BEGIN Material for this task
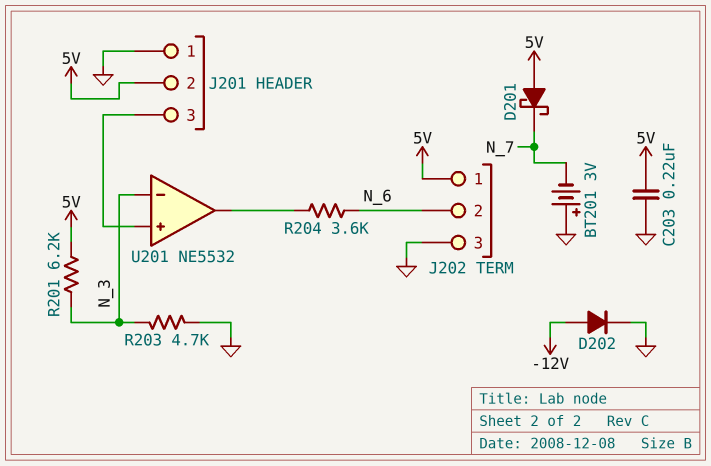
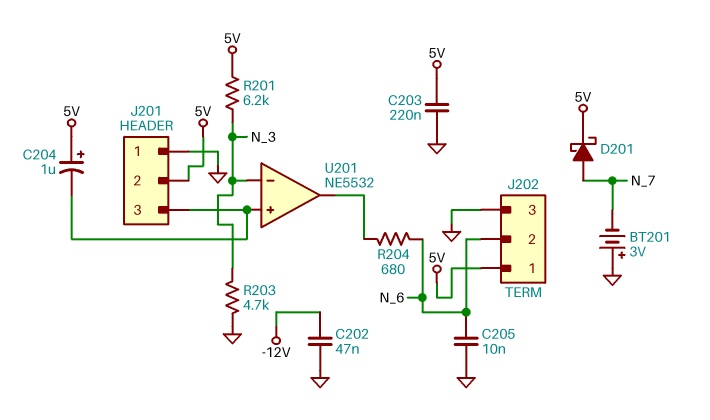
C202: none -> 47nF (-12V, GND)
C204: none -> 1uF (plus 5V, minus J201/3)
C205: none -> 10nF (GND, N_6)
D201: schottky (A 5V, K N_7) -> schottky (A N_7, K 5V)
D202: diode (A -12V, K GND) -> none
R204: 3.6k (N_6, U201/out) -> 680 (N_6, U201/out)

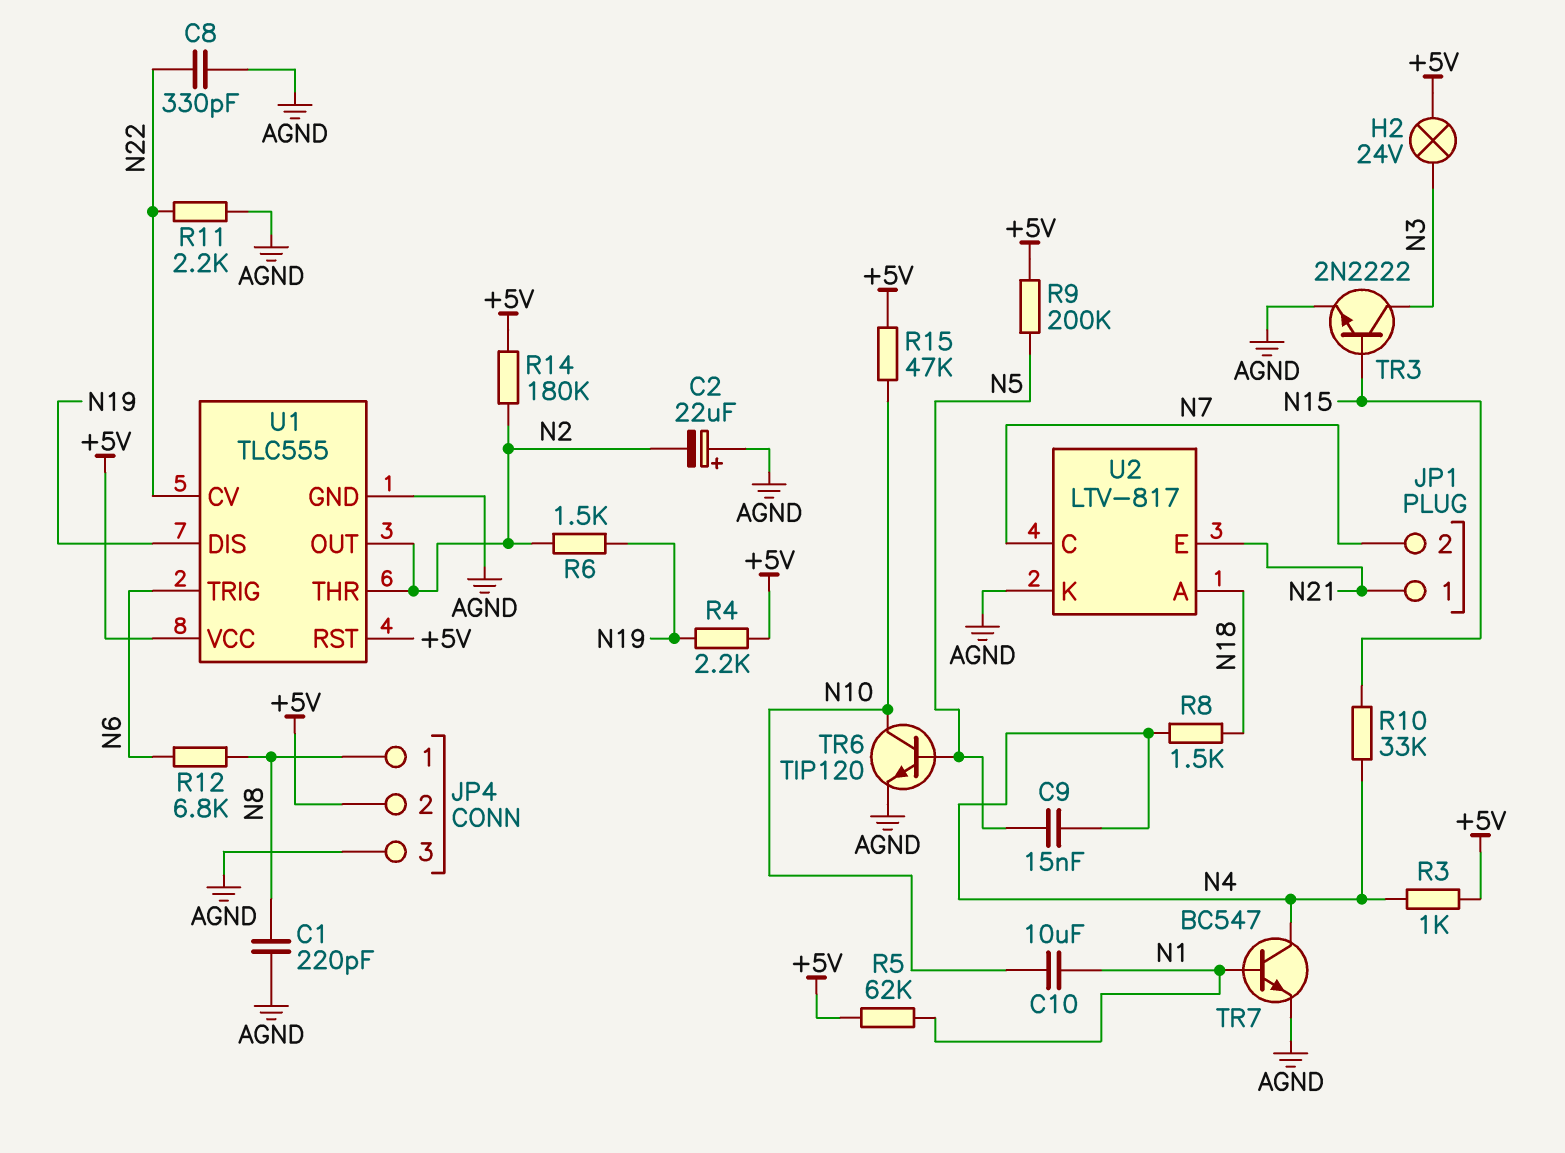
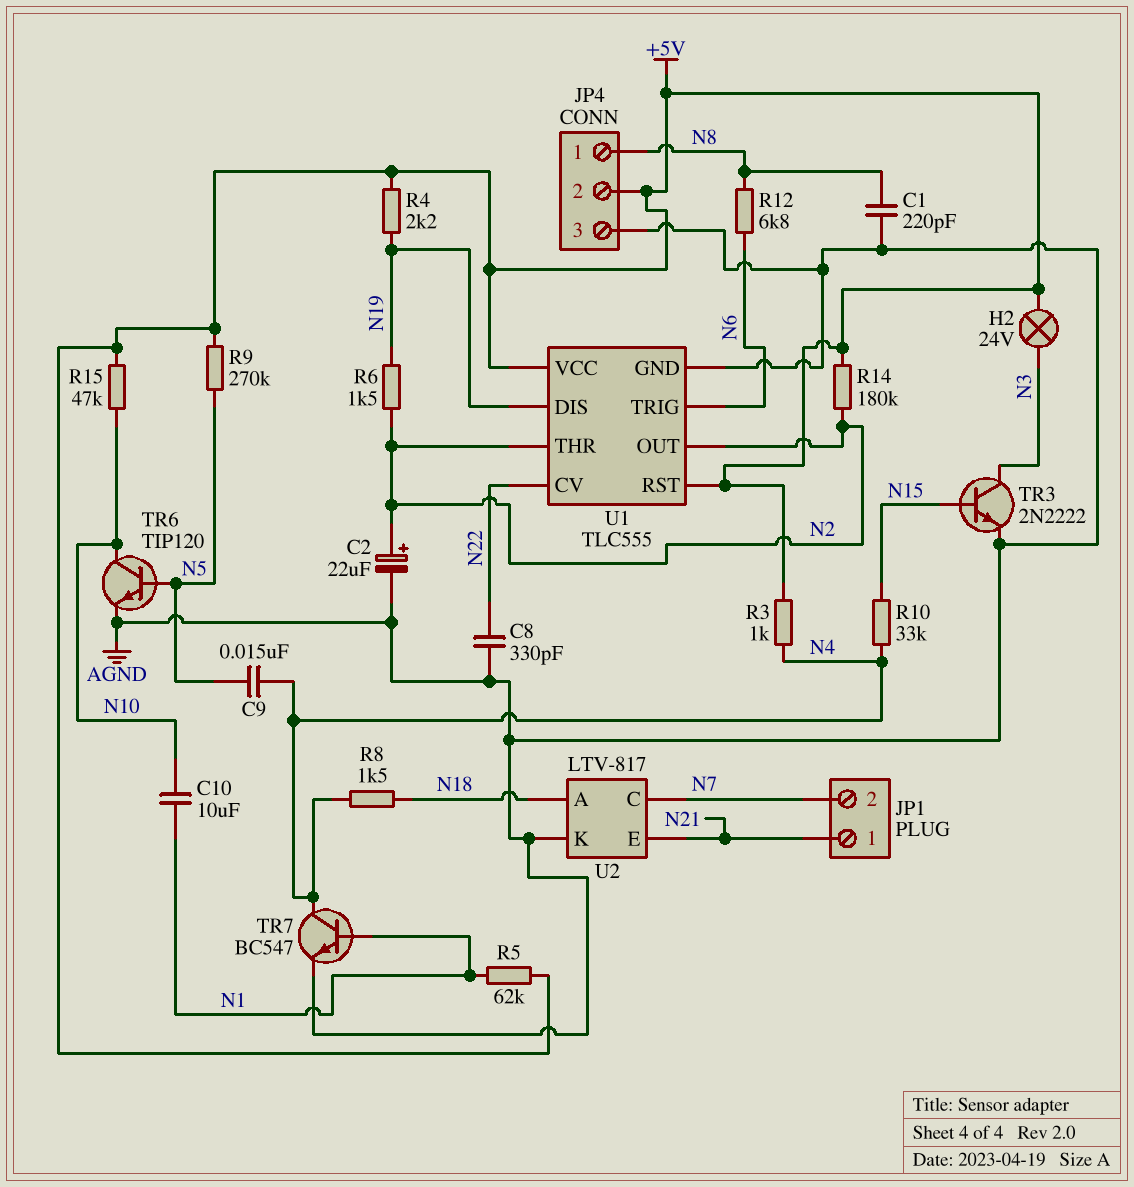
C2: 22uF (plus AGND, minus N2) -> 22uF (plus N2, minus AGND)
R9: 200k (+5V, N5) -> 270k (+5V, N5)
R11: 2.2k (AGND, N22) -> none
END Material for this task
Problem description: In the entries above, identify every line with the word "none". Copy those lines.

Task answer:
C202: none -> 47nF (-12V, GND)
C204: none -> 1uF (plus 5V, minus J201/3)
C205: none -> 10nF (GND, N_6)
D202: diode (A -12V, K GND) -> none
R11: 2.2k (AGND, N22) -> none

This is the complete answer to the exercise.